━━ DATASET EXTRACT

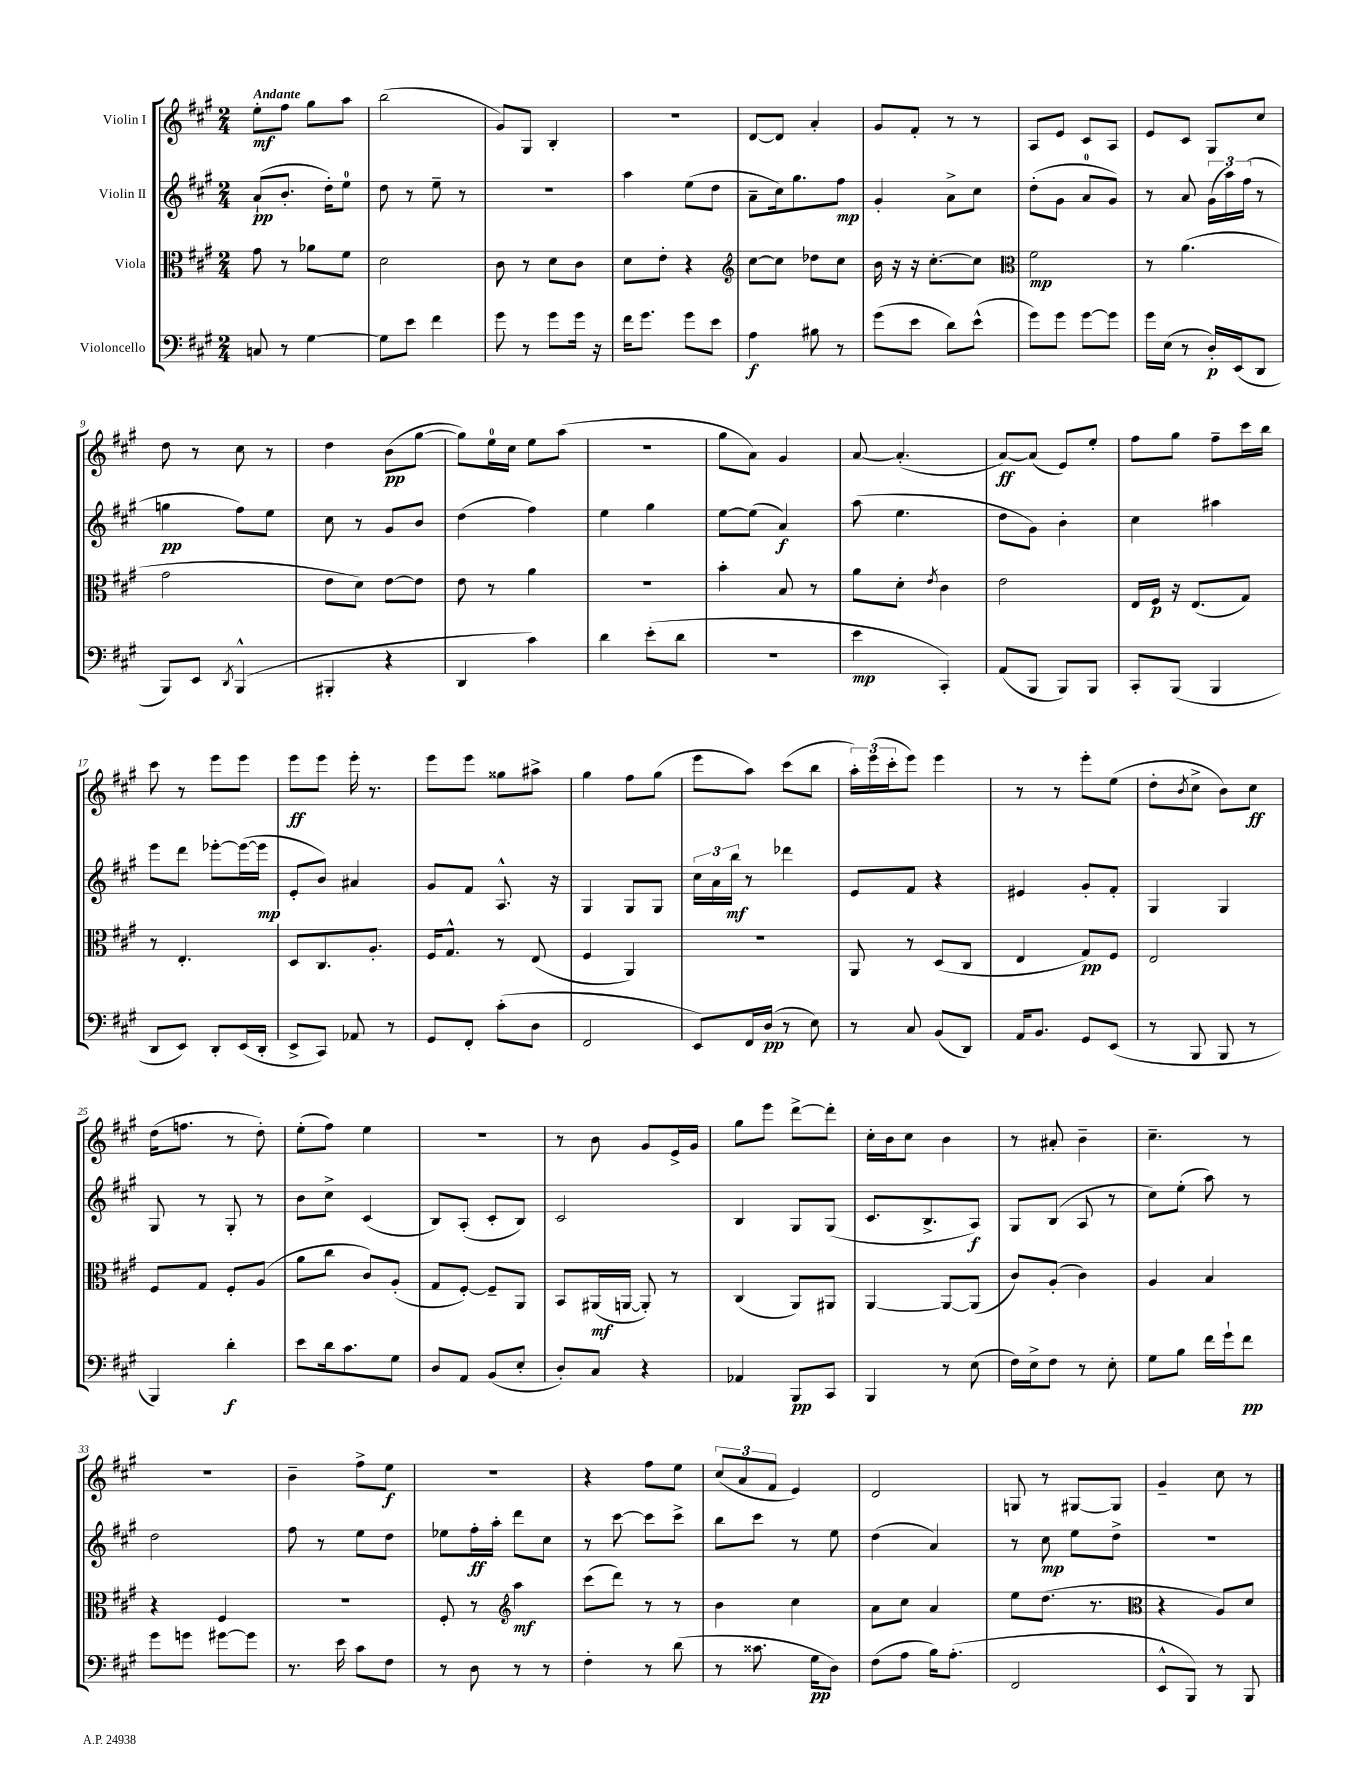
<<
\new StaffGroup <<
\new Staff = "s0" \with { instrumentName = "Violin I" } {
    \clef treble \key a \major \numericTimeSignature \time 2/4 \tempo "Andante"
    e''8-.\mf fis''8 gis''8 a''8 |
    b''2( |
    gis'8) gis8 b4-. |
    r2 |
    d'8~ d'8 a'4-. |
    gis'8 fis'8-. r8 r8 |
    a8 e'8 cis'8 a8 |
    e'8 cis'8 gis8 cis''8 |
    d''8 r8 cis''8 r8 |
    d''4 b'8\pp( gis''8~ |
    gis''8) e''16-0 cis''16 e''8 a''8( |
    R2 |
    gis''8 a'8) gis'4 |
    a'8~ a'4.-.( |
    a'8~\ff) a'8( e'8) e''8-. |
    fis''8 gis''8 fis''8-- cis'''16 b''16 |
    cis'''8 r8 e'''8 e'''8 |
    e'''8\ff e'''8 e'''16-. r8. |
    e'''8 e'''8 gisis''8 ais''8-> |
    gis''4 fis''8 gis''8( |
    e'''8 a''8) cis'''8( b''8 |
    \tuplet 3/2 { a''16-.) e'''16( cis'''16-. } e'''8) e'''4 |
    r8 r8 e'''8-. e''8( |
    d''8-. \acciaccatura { b'8 } cis''8-> b'8) cis''8\ff |
    d''16( f''8. r8 d''8-.) |
    e''8-.( fis''8) e''4 |
    R2 |
    r8 b'8 gis'8 e'16-> gis'16 |
    gis''8 e'''8 d'''8~-> d'''8-. |
    cis''16-. b'16 cis''8 b'4 |
    r8 ais'8-. b'4-- |
    cis''4.-- r8 |
    r2 |
    b'4-- fis''8-> e''8\f |
    R2 |
    r4 fis''8 e''8 |
    \tuplet 3/2 { cis''8( a'8 fis'8 } e'4) |
    d'2 |
    g8 r8 gis8~ gis8 |
    gis'4-- cis''8 r8 \bar "|." |
}
\new Staff = "s1" \with { instrumentName = "Violin II" } {
    \clef treble \key a \major \numericTimeSignature \time 2/4
    a'8-!\pp( b'8.-. d''16-.) e''8-0 |
    d''8 r8 e''8-- r8 |
    R2 |
    a''4 e''8( d''8 |
    a'8-- cis''16) gis''8. fis''8\mp |
    gis'4-. a'8-> cis''8 |
    d''8-.( gis'8 a'8-0 gis'8) |
    r8 a'8 \tuplet 3/2 { gis'16( a''16) fis''16( } r8 |
    g''4\pp fis''8) e''8 |
    cis''8 r8 gis'8 b'8 |
    d''4( fis''4) |
    e''4 gis''4 |
    e''8~ e''8( a'4\f) |
    a''8( e''4. |
    d''8 gis'8) b'4-. |
    cis''4 ais''4 |
    e'''8 d'''8 ees'''8~-. ees'''16~( ees'''16\mp |
    e'8-. b'8) ais'4 |
    gis'8 fis'8 a8.-^ r16 |
    gis4 gis8 gis8 |
    \tuplet 3/2 { cis''16 a'16 b''16\mf } r8 des'''4 |
    e'8 fis'8 r4 |
    eis'4 gis'8-. fis'8-. |
    gis4 gis4 |
    gis8 r8 gis8-. r8 |
    b'8 cis''8-> cis'4( |
    b8) a8-.( cis'8-. b8) |
    cis'2 |
    b4 gis8 gis8( |
    cis'8. b8.-> a8\f) |
    gis8 b8( a8 r8 |
    cis''8) e''8-.( a''8) r8 |
    d''2 |
    fis''8 r8 e''8 d''8 |
    ees''8 fis''16-.\ff a''16-. d'''8 cis''8 |
    r8 cis'''8~ cis'''8 cis'''8-> |
    b''8 cis'''8 r8 e''8 |
    d''4( a'4) |
    r8 cis''8\mp e''8 d''8-> |
    R2 \bar "|." |
}
\new Staff = "s2" \with { instrumentName = "Viola" } {
    \clef alto \key a \major \numericTimeSignature \time 2/4
    gis'8 r8 aes'8 fis'8 |
    d'2 |
    cis'8 r8 d'8 cis'8 |
    d'8 e'8-. r4 |
    \clef treble cis''8~ cis''8 des''8 cis''8 |
    b'16 r16 r16 cis''8.~-. cis''8 |
    \clef alto fis'2\mp |
    r8 a'4.( |
    gis'2 |
    e'8 d'8) e'8~ e'8 |
    e'8 r8 a'4 |
    R2 |
    b'4-. b8 r8 |
    a'8 d'8-. \acciaccatura { e'8 } cis'4 |
    e'2 |
    e16 fis16\p r16 e8.( gis8) |
    r8 e4.-. |
    d8 cis8. a8.-. |
    fis16 gis8.-^ r8 e8( |
    fis4 a,4) |
    r2 |
    a,8 r8 d8( cis8 |
    e4 gis8\pp) fis8 |
    e2 |
    fis8 gis8 fis8-. a8( |
    a'8 cis''8 cis'8) a8-.( |
    gis8 fis8~-.) fis8-- a,8 |
    b,8 ais,16\mf( a,16~ a,8-.) r8 |
    cis4( a,8) ais,8 |
    a,4~ a,8~ a,8( |
    cis'8) a8-.( cis'4) |
    a4 b4 |
    r4 fis4 |
    R2 |
    fis8-. r8 \clef treble a''4\mf |
    cis'''8( d'''8) r8 r8 |
    b'4 cis''4 |
    a'8 cis''8 a'4 |
    e''8 d''8.( r8. |
    \clef alto r4 a8) d'8 \bar "|." |
}
\new Staff = "s3" \with { instrumentName = "Violoncello" } {
    \clef bass \key a \major \numericTimeSignature \time 2/4
    c8 r8 gis4~ |
    gis8 e'8 fis'4 |
    gis'8 r8 gis'8 gis'16 r16 |
    fis'16 gis'8. gis'8 e'8 |
    a4\f bis8 r8 |
    gis'8( e'8 d'8) e'8-^( |
    gis'8) gis'8 gis'8~ gis'8 |
    gis'16 e16( r8 d16-.\p) e,16( d,8 |
    b,,8) e,8 \acciaccatura { d,8 } b,,4-^( |
    bis,,4-. r4 |
    d,4 cis'4) |
    d'4 e'8-.( d'8 |
    R2 |
    e'4\mp cis,4-.) |
    a,8( b,,8 b,,8) b,,8 |
    cis,8-. b,,8( b,,4 |
    d,8 e,8) d,8-. e,16( d,16-. |
    e,8-> cis,8) aes,8 r8 |
    gis,8 fis,8-. cis'8-.( d8 |
    fis,2 |
    e,8) fis,16 d16\pp( r8 e8) |
    r8 cis8 b,8( d,8) |
    a,16 b,8. gis,8 e,8( |
    r8 b,,8 b,,8 r8 |
    b,,4) d'4-.\f |
    e'8 d'16 cis'8. gis8 |
    d8 a,8 b,8( e8-. |
    d8-.) cis8 r4 |
    aes,4 b,,8\pp cis,8 |
    b,,4 r8 e8( |
    fis16) e16-> fis8 r8 e8-. |
    gis8 b8 fis'16 gis'16-! fis'8\pp |
    gis'8 g'8 gis'8~ gis'8 |
    r8. e'16 cis'8 fis8 |
    r8 d8 r8 r8 |
    fis4-. r8 d'8( |
    r8 cisis'8. gis16\pp d8) |
    fis8( a8 b16) a8.-.( |
    fis,2 |
    e,8-^ b,,8) r8 b,,8 \bar "|." |
}
>>
>>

━━━━

GOAL OF THE EXERCISE ▸
Copy out the rows above with "Andante" changed to "Allegro" and everything else left as it is. Leave the pictures out.

THE RESULT ▸
<<
\new StaffGroup <<
\new Staff = "s0" \with { instrumentName = "Violin I" } {
    \clef treble \key a \major \numericTimeSignature \time 2/4 \tempo "Allegro"
    e''8-.\mf fis''8 gis''8 a''8 |
    b''2( |
    gis'8) gis8 b4-. |
    r2 |
    d'8~ d'8 a'4-. |
    gis'8 fis'8-. r8 r8 |
    a8 e'8 cis'8 a8 |
    e'8 cis'8 gis8 cis''8 |
    d''8 r8 cis''8 r8 |
    d''4 b'8\pp( gis''8~ |
    gis''8) e''16-0 cis''16 e''8 a''8( |
    R2 |
    gis''8 a'8) gis'4 |
    a'8~ a'4.-.( |
    a'8~\ff) a'8( e'8) e''8-. |
    fis''8 gis''8 fis''8-- cis'''16 b''16 |
    cis'''8 r8 e'''8 e'''8 |
    e'''8\ff e'''8 e'''16-. r8. |
    e'''8 e'''8 gisis''8 ais''8-> |
    gis''4 fis''8 gis''8( |
    e'''8 a''8) cis'''8( b''8 |
    \tuplet 3/2 { a''16-.) e'''16( cis'''16-. } e'''8) e'''4 |
    r8 r8 e'''8-. e''8( |
    d''8-. \acciaccatura { b'8 } cis''8-> b'8) cis''8\ff |
    d''16( f''8. r8 d''8-.) |
    e''8-.( fis''8) e''4 |
    R2 |
    r8 b'8 gis'8 e'16-> gis'16 |
    gis''8 e'''8 d'''8~-> d'''8-. |
    cis''16-. b'16 cis''8 b'4 |
    r8 ais'8-. b'4-- |
    cis''4.-- r8 |
    r2 |
    b'4-- fis''8-> e''8\f |
    R2 |
    r4 fis''8 e''8 |
    \tuplet 3/2 { cis''8( a'8 fis'8 } e'4) |
    d'2 |
    g8 r8 gis8~ gis8 |
    gis'4-- cis''8 r8 \bar "|." |
}
\new Staff = "s1" \with { instrumentName = "Violin II" } {
    \clef treble \key a \major \numericTimeSignature \time 2/4
    a'8-!\pp( b'8.-. d''16-.) e''8-0 |
    d''8 r8 e''8-- r8 |
    R2 |
    a''4 e''8( d''8 |
    a'8-- cis''16) gis''8. fis''8\mp |
    gis'4-. a'8-> cis''8 |
    d''8-.( gis'8 a'8-0 gis'8) |
    r8 a'8 \tuplet 3/2 { gis'16( a''16) fis''16( } r8 |
    g''4\pp fis''8) e''8 |
    cis''8 r8 gis'8 b'8 |
    d''4( fis''4) |
    e''4 gis''4 |
    e''8~ e''8( a'4\f) |
    a''8( e''4. |
    d''8 gis'8) b'4-. |
    cis''4 ais''4 |
    e'''8 d'''8 ees'''8~-. ees'''16~( ees'''16\mp |
    e'8-. b'8) ais'4 |
    gis'8 fis'8 a8.-^ r16 |
    gis4 gis8 gis8 |
    \tuplet 3/2 { cis''16 a'16 b''16\mf } r8 des'''4 |
    e'8 fis'8 r4 |
    eis'4 gis'8-. fis'8-. |
    gis4 gis4 |
    gis8 r8 gis8-. r8 |
    b'8 cis''8-> cis'4( |
    b8) a8-.( cis'8-. b8) |
    cis'2 |
    b4 gis8 gis8( |
    cis'8. b8.-> a8\f) |
    gis8 b8( a8 r8 |
    cis''8) e''8-.( a''8) r8 |
    d''2 |
    fis''8 r8 e''8 d''8 |
    ees''8 fis''16-.\ff a''16-. d'''8 cis''8 |
    r8 cis'''8~ cis'''8 cis'''8-> |
    b''8 cis'''8 r8 e''8 |
    d''4( a'4) |
    r8 cis''8\mp e''8 d''8-> |
    R2 \bar "|." |
}
\new Staff = "s2" \with { instrumentName = "Viola" } {
    \clef alto \key a \major \numericTimeSignature \time 2/4
    gis'8 r8 aes'8 fis'8 |
    d'2 |
    cis'8 r8 d'8 cis'8 |
    d'8 e'8-. r4 |
    \clef treble cis''8~ cis''8 des''8 cis''8 |
    b'16 r16 r16 cis''8.~-. cis''8 |
    \clef alto fis'2\mp |
    r8 a'4.( |
    gis'2 |
    e'8 d'8) e'8~ e'8 |
    e'8 r8 a'4 |
    R2 |
    b'4-. b8 r8 |
    a'8 d'8-. \acciaccatura { e'8 } cis'4 |
    e'2 |
    e16 fis16\p r16 e8.( gis8) |
    r8 e4.-. |
    d8 cis8. a8.-. |
    fis16 gis8.-^ r8 e8( |
    fis4 a,4) |
    r2 |
    a,8 r8 d8( cis8 |
    e4 gis8\pp) fis8 |
    e2 |
    fis8 gis8 fis8-. a8( |
    a'8 cis''8 cis'8) a8-.( |
    gis8 fis8~-.) fis8-- a,8 |
    b,8 ais,16\mf( a,16~ a,8-.) r8 |
    cis4( a,8) ais,8 |
    a,4~ a,8~ a,8( |
    cis'8) a8-.( cis'4) |
    a4 b4 |
    r4 fis4 |
    R2 |
    fis8-. r8 \clef treble a''4\mf |
    cis'''8( d'''8) r8 r8 |
    b'4 cis''4 |
    a'8 cis''8 a'4 |
    e''8 d''8.( r8. |
    \clef alto r4 a8) d'8 \bar "|." |
}
\new Staff = "s3" \with { instrumentName = "Violoncello" } {
    \clef bass \key a \major \numericTimeSignature \time 2/4
    c8 r8 gis4~ |
    gis8 e'8 fis'4 |
    gis'8 r8 gis'8 gis'16 r16 |
    fis'16 gis'8. gis'8 e'8 |
    a4\f bis8 r8 |
    gis'8( e'8 d'8) e'8-^( |
    gis'8) gis'8 gis'8~ gis'8 |
    gis'16 e16( r8 d16-.\p) e,16( d,8 |
    b,,8) e,8 \acciaccatura { d,8 } b,,4-^( |
    bis,,4-. r4 |
    d,4 cis'4) |
    d'4 e'8-.( d'8 |
    R2 |
    e'4\mp cis,4-.) |
    a,8( b,,8 b,,8) b,,8 |
    cis,8-. b,,8( b,,4 |
    d,8 e,8) d,8-. e,16( d,16-. |
    e,8-> cis,8) aes,8 r8 |
    gis,8 fis,8-. cis'8-.( d8 |
    fis,2 |
    e,8) fis,16 d16\pp( r8 e8) |
    r8 cis8 b,8( d,8) |
    a,16 b,8. gis,8 e,8( |
    r8 b,,8 b,,8 r8 |
    b,,4) d'4-.\f |
    e'8 d'16 cis'8. gis8 |
    d8 a,8 b,8( e8-. |
    d8-.) cis8 r4 |
    aes,4 b,,8\pp cis,8 |
    b,,4 r8 e8( |
    fis16) e16-> fis8 r8 e8-. |
    gis8 b8 fis'16 gis'16-! fis'8\pp |
    gis'8 g'8 gis'8~ gis'8 |
    r8. e'16 cis'8 fis8 |
    r8 d8 r8 r8 |
    fis4-. r8 d'8( |
    r8 cisis'8. gis16\pp d8) |
    fis8( a8 b16) a8.-.( |
    fis,2 |
    e,8-^ b,,8) r8 b,,8 \bar "|." |
}
>>
>>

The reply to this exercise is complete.